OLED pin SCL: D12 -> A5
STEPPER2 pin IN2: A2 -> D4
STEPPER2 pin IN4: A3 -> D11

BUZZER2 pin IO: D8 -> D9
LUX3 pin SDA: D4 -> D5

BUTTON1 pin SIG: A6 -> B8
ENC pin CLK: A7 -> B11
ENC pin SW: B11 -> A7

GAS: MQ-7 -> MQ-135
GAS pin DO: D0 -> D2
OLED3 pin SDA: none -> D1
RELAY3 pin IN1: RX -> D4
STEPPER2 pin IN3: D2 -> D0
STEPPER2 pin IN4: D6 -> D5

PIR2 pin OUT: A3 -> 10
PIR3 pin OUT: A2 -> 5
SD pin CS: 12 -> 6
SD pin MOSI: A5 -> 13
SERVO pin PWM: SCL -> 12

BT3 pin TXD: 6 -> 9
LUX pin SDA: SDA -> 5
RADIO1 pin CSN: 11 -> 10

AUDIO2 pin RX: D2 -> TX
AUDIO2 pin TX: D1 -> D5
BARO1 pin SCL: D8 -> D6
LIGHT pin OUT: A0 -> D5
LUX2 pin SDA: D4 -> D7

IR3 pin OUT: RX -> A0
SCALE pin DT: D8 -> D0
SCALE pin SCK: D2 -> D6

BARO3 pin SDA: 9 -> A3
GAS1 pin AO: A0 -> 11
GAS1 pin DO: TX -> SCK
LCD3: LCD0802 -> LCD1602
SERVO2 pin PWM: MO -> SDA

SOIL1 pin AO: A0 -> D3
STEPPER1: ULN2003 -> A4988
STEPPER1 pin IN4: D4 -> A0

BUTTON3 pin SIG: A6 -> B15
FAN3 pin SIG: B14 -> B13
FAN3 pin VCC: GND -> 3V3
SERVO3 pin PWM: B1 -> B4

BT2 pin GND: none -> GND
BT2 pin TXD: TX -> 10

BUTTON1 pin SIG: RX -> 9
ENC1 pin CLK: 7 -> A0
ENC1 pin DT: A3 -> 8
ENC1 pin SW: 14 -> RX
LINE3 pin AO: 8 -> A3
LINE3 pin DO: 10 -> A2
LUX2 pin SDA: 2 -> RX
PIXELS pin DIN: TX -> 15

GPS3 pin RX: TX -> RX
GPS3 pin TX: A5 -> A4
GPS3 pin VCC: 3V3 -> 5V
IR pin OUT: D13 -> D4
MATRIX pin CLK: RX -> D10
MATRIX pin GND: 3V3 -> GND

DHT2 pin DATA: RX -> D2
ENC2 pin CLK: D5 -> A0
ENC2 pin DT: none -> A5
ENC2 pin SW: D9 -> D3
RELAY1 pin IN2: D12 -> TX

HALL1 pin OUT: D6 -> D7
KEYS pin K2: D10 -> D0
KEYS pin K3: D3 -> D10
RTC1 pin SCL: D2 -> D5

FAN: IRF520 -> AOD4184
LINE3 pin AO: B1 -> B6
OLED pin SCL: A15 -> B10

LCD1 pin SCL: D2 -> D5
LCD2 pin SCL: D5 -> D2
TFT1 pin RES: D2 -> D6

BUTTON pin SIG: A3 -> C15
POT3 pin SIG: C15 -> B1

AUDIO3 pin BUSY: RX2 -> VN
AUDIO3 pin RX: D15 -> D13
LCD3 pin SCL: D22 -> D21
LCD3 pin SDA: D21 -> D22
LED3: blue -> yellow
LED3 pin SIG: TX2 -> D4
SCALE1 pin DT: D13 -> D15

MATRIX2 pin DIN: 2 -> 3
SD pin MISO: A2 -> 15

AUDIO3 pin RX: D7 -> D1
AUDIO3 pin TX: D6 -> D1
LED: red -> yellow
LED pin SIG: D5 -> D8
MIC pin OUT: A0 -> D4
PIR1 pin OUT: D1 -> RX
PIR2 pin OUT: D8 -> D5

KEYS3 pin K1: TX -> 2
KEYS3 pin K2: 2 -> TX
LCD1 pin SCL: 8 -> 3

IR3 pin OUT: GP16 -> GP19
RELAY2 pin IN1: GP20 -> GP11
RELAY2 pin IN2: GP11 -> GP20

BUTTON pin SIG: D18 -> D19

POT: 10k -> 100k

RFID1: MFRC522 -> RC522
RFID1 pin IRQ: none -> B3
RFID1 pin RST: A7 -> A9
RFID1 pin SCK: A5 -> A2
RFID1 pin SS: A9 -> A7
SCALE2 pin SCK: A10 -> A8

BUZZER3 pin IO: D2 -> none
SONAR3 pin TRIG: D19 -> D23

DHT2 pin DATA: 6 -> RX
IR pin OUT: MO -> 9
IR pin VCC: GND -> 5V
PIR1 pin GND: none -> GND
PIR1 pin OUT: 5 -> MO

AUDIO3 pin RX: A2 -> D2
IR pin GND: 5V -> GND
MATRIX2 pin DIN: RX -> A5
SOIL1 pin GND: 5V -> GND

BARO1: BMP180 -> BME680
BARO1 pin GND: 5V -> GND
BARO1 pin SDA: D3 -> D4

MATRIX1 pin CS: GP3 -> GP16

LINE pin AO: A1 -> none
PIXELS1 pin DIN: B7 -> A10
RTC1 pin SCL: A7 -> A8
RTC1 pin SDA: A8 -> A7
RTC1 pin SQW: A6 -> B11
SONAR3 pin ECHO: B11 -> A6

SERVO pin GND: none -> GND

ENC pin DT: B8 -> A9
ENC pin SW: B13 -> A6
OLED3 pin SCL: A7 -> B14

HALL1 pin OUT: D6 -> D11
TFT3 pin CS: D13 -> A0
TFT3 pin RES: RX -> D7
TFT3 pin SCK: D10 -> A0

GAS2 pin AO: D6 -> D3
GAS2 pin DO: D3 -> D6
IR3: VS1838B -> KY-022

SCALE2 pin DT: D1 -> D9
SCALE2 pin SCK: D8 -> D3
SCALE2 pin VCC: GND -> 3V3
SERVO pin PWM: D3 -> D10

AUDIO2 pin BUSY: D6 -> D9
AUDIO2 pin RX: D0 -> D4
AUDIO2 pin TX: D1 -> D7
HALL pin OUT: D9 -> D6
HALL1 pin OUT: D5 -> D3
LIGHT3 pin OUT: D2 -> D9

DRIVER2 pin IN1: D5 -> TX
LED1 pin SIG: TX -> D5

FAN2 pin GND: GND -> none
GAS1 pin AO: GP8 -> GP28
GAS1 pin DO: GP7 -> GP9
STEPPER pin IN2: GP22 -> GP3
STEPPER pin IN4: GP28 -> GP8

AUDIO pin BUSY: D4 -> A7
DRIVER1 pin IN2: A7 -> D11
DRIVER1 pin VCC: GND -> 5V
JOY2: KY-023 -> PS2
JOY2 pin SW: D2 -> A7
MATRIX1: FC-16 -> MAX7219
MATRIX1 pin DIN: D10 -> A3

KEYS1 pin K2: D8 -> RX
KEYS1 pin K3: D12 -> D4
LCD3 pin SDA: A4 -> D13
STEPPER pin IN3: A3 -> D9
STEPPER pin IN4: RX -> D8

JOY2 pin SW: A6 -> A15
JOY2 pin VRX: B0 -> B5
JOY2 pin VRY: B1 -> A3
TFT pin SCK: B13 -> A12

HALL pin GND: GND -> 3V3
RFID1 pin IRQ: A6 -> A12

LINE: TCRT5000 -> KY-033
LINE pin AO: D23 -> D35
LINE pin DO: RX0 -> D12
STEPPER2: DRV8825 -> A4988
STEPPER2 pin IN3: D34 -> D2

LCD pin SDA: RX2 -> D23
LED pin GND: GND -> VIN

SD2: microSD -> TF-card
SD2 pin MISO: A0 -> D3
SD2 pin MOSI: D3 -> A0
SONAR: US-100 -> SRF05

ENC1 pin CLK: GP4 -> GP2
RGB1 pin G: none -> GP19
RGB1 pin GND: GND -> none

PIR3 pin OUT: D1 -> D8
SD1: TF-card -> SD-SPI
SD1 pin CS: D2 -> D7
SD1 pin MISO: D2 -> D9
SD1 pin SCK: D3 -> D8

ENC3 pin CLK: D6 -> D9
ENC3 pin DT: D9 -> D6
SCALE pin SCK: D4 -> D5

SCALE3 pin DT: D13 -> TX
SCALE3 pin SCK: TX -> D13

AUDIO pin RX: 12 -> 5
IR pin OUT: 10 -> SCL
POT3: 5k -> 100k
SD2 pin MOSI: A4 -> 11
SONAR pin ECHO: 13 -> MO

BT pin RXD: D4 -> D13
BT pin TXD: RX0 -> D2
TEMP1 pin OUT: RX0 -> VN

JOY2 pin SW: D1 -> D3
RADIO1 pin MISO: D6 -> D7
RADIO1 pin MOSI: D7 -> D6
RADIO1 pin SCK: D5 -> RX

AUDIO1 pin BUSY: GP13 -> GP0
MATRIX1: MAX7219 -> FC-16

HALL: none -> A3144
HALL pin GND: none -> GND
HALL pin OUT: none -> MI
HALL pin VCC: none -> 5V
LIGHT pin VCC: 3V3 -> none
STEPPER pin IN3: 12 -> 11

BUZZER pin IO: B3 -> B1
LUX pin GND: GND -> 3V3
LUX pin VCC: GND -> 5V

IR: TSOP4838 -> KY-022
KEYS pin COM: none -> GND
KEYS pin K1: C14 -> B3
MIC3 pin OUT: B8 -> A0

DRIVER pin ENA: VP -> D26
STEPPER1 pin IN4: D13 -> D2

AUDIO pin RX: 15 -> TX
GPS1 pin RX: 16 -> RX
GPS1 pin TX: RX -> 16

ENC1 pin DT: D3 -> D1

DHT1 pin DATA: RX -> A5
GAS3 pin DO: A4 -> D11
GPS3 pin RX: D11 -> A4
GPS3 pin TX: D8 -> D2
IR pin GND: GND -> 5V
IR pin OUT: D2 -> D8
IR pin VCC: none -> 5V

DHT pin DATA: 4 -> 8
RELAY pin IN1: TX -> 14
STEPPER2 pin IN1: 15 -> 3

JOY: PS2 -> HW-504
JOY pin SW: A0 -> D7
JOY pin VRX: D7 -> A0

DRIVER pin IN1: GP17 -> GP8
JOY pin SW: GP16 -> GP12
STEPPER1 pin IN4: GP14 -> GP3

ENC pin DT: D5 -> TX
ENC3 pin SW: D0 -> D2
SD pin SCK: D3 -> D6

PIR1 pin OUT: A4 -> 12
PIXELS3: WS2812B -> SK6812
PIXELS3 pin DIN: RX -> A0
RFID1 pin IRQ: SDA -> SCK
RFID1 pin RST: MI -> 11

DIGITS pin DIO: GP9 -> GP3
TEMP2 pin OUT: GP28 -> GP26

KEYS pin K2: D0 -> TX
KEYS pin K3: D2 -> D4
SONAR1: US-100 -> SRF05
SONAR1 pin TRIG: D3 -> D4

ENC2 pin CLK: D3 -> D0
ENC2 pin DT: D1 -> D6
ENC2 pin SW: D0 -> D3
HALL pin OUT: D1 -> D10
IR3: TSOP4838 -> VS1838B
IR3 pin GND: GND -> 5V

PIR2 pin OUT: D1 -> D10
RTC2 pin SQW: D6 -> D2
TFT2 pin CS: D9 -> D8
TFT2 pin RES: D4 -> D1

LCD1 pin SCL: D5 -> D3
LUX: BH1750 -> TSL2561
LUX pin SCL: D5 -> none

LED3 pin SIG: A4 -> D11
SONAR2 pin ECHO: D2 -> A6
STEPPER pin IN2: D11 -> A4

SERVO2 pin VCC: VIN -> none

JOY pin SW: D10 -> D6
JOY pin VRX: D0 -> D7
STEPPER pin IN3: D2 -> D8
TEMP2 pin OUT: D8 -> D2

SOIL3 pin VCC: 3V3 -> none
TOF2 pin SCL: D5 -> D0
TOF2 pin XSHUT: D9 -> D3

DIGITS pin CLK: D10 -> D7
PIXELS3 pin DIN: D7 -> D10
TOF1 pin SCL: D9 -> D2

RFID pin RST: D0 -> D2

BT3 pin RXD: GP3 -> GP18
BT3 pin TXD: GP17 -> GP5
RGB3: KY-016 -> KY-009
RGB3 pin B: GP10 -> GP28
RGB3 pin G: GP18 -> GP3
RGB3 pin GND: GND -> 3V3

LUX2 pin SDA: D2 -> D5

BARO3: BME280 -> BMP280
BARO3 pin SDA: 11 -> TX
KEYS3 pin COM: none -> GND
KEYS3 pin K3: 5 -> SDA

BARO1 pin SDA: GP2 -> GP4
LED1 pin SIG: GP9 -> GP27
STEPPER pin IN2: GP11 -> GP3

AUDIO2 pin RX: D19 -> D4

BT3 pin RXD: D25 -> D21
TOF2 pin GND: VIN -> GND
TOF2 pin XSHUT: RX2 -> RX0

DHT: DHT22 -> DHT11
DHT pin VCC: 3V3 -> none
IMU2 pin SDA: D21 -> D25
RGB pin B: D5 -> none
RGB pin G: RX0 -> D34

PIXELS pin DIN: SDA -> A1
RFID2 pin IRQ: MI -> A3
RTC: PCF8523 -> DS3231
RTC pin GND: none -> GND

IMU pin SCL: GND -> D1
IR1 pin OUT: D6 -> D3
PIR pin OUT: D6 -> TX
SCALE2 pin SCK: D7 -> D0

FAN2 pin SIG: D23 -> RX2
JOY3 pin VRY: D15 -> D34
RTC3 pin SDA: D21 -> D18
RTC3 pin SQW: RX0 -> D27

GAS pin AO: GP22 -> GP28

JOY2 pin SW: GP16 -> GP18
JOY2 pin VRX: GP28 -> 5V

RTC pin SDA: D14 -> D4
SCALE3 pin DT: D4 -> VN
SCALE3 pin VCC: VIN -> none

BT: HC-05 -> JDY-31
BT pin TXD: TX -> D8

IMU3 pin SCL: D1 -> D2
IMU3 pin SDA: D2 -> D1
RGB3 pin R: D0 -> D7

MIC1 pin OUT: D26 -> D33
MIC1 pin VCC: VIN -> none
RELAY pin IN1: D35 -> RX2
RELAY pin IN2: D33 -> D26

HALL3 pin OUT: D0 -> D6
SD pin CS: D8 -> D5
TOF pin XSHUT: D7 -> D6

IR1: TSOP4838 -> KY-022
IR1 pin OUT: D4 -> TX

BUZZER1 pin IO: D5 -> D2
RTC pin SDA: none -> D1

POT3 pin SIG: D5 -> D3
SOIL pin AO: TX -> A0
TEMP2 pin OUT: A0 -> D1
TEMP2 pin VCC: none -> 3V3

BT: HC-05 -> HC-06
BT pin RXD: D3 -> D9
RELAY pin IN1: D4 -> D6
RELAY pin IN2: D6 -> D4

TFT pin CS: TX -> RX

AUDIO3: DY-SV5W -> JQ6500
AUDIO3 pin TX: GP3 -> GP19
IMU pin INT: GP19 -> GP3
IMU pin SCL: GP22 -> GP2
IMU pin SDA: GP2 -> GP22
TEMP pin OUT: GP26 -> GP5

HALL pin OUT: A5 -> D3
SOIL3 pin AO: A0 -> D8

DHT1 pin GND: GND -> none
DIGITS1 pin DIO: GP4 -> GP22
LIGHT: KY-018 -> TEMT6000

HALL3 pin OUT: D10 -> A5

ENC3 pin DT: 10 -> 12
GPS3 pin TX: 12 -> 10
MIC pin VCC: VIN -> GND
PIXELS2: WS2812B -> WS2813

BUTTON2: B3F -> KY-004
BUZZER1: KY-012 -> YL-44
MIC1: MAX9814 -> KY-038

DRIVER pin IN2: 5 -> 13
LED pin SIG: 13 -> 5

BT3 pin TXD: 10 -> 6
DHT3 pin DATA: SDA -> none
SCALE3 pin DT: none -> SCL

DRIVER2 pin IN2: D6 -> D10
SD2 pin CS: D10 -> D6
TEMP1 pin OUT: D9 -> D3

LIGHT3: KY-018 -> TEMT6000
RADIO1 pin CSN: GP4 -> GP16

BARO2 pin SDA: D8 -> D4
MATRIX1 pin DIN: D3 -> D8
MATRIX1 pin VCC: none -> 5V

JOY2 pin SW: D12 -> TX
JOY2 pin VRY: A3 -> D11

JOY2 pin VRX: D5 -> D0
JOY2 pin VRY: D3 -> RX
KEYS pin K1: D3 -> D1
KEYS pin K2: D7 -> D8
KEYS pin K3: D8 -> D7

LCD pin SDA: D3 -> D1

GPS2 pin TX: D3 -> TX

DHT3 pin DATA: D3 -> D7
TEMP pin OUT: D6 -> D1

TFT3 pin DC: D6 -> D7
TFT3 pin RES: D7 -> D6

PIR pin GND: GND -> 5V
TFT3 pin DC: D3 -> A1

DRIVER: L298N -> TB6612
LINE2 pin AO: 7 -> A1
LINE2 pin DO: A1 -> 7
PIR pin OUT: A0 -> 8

══════

TASK TO CARRY OUT: Please tally the lines of the listing that include the string "DATA". The number is the whole answer.

TASK RESPONSE: 6